Working data:
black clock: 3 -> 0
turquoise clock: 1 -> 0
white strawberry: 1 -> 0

--

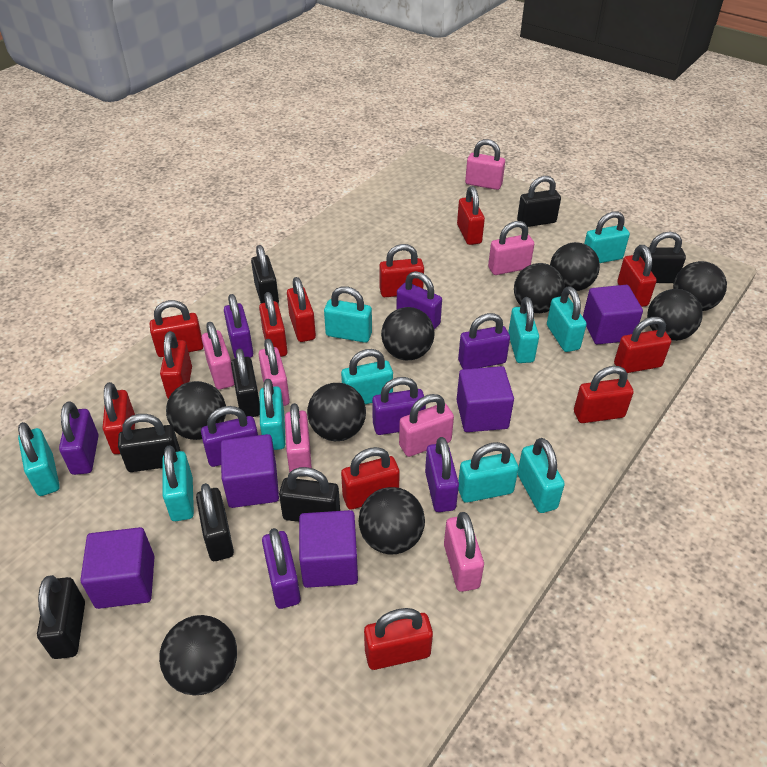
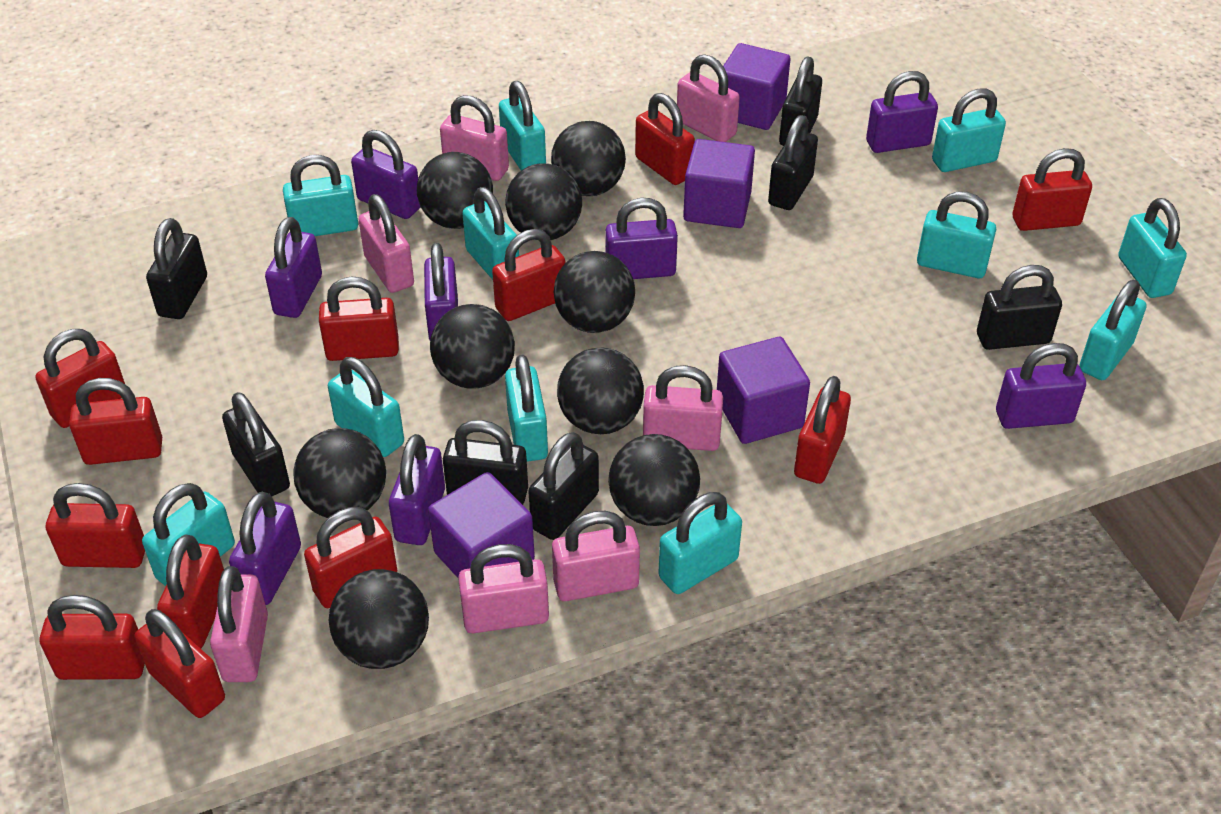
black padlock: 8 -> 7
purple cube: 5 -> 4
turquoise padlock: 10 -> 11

What to produce: Which lines of the records above hold the word "padlock"? Copy each of them.

Answer space:
black padlock: 8 -> 7
turquoise padlock: 10 -> 11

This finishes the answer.